-- The data follows --

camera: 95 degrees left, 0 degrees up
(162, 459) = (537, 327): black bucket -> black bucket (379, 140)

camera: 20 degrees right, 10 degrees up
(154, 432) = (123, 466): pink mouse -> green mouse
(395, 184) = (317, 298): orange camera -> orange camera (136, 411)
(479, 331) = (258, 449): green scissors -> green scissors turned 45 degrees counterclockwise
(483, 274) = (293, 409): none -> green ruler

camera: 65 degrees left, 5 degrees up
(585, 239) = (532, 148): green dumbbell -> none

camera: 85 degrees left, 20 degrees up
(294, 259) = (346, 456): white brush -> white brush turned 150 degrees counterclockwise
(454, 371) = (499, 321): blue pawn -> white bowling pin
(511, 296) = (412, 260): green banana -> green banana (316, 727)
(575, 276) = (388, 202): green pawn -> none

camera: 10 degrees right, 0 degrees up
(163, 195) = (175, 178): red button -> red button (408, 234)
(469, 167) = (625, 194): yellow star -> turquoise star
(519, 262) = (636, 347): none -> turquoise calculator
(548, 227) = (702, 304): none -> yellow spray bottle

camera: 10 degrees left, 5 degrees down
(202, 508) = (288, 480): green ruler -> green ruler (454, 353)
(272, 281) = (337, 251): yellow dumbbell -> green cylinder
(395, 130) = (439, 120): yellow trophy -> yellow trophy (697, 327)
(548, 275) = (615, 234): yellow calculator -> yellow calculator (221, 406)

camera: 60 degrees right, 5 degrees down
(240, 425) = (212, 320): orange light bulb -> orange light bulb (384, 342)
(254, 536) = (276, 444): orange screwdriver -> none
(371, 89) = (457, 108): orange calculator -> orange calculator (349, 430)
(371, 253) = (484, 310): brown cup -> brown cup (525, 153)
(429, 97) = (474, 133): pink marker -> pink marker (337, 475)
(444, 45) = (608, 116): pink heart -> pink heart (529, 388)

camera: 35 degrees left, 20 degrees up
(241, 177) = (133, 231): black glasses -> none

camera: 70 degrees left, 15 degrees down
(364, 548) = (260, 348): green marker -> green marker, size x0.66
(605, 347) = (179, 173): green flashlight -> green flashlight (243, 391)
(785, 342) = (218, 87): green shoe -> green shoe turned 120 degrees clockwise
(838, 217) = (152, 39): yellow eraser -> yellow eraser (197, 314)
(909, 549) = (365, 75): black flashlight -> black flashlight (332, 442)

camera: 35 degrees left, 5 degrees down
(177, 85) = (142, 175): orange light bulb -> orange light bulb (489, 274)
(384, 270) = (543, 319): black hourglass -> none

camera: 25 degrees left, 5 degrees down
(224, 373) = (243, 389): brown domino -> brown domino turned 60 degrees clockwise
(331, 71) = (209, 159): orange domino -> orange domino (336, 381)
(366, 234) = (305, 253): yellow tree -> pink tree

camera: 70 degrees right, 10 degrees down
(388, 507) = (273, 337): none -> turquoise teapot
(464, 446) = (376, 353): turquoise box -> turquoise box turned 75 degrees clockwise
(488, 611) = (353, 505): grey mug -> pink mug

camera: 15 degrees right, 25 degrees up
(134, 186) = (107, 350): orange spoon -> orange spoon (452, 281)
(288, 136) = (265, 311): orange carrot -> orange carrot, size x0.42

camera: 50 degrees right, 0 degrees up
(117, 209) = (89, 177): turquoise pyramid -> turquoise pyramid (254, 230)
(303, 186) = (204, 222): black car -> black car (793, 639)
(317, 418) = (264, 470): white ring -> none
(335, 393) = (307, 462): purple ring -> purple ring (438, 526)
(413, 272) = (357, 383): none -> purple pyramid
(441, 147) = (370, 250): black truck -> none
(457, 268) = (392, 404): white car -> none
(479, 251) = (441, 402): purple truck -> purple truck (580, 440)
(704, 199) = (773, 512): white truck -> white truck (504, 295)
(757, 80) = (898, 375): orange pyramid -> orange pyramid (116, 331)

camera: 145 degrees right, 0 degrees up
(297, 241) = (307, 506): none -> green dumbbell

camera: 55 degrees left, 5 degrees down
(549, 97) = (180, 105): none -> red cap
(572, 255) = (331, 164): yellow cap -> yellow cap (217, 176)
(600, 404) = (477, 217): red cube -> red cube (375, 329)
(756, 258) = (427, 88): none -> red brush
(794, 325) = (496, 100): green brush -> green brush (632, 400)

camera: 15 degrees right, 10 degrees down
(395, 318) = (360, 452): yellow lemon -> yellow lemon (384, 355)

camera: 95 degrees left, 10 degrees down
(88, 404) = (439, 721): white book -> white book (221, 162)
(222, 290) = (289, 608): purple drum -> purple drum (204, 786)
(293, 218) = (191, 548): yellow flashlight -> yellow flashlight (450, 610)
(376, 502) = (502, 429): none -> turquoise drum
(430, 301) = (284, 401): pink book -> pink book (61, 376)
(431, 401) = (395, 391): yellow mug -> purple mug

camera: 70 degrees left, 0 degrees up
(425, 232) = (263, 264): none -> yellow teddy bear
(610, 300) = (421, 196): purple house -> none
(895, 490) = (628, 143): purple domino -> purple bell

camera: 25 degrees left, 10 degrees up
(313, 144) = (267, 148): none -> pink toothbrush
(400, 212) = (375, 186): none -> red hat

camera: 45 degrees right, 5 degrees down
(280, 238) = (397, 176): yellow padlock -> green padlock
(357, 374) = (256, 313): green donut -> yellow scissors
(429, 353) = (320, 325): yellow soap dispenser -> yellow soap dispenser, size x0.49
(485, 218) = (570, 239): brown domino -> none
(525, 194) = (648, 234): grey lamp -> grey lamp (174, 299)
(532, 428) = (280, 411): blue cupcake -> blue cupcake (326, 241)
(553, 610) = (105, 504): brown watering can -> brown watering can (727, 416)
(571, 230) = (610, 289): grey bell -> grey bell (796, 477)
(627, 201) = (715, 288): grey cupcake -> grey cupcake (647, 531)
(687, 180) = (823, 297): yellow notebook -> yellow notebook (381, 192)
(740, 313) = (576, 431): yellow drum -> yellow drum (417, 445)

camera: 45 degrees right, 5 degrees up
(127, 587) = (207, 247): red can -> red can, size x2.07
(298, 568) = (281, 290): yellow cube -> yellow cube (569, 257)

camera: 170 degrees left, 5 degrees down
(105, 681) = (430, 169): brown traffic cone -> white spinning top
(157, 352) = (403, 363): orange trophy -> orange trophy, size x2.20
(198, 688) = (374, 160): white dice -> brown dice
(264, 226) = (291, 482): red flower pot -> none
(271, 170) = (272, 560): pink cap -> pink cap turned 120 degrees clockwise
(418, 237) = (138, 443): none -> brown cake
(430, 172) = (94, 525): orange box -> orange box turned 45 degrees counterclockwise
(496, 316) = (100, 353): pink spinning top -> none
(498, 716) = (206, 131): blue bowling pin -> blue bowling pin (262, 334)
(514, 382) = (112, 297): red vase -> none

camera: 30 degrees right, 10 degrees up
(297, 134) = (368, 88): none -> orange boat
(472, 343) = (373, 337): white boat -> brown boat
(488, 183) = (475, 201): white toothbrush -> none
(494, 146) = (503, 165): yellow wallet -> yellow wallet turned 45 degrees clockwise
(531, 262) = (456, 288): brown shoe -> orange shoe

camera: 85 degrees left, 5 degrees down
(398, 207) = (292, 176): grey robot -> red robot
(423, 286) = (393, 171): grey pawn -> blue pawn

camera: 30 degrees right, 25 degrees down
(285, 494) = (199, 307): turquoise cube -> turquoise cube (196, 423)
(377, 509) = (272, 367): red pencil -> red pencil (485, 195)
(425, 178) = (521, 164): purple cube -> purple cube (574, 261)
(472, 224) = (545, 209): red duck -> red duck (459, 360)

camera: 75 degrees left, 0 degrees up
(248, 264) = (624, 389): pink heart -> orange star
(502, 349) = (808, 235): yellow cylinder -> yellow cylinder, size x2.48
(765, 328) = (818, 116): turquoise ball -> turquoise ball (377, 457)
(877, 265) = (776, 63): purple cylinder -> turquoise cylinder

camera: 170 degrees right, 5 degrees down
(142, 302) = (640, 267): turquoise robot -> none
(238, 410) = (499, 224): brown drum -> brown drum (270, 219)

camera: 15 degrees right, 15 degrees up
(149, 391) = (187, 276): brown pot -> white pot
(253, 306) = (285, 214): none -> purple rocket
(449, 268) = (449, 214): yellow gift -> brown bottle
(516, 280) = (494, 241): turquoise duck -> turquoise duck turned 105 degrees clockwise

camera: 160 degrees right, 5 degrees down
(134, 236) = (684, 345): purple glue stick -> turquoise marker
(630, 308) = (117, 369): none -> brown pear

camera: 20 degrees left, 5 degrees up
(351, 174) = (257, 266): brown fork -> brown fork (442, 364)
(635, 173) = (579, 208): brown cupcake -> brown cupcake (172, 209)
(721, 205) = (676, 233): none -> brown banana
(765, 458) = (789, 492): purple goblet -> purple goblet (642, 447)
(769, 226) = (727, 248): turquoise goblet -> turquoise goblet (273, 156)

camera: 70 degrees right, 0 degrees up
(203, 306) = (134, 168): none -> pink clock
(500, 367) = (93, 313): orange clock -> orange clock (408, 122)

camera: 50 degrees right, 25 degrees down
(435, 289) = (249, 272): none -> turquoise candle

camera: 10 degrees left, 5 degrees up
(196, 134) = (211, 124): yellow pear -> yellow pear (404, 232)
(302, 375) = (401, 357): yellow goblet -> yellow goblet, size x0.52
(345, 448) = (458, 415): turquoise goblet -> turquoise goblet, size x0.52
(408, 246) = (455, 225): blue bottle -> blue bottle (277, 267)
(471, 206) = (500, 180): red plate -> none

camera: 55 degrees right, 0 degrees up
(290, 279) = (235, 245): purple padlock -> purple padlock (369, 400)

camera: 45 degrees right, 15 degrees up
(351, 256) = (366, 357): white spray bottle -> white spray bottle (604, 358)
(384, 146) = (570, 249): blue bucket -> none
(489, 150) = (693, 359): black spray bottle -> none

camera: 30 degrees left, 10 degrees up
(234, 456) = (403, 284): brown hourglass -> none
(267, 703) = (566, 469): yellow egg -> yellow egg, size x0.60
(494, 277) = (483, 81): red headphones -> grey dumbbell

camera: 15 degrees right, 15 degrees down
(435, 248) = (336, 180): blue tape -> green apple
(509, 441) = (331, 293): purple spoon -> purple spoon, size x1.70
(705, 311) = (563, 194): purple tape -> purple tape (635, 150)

-- The data concluded --

Task goal – Among the records above, extract exactly the lines from the line with "camera: 85 degrees left, 5 degrees down" to the line with "(377, 509) = (272, 367): red", both lines included, and leave out the rest.

Answer section –
camera: 85 degrees left, 5 degrees down
(398, 207) = (292, 176): grey robot -> red robot
(423, 286) = (393, 171): grey pawn -> blue pawn

camera: 30 degrees right, 25 degrees down
(285, 494) = (199, 307): turquoise cube -> turquoise cube (196, 423)
(377, 509) = (272, 367): red pencil -> red pencil (485, 195)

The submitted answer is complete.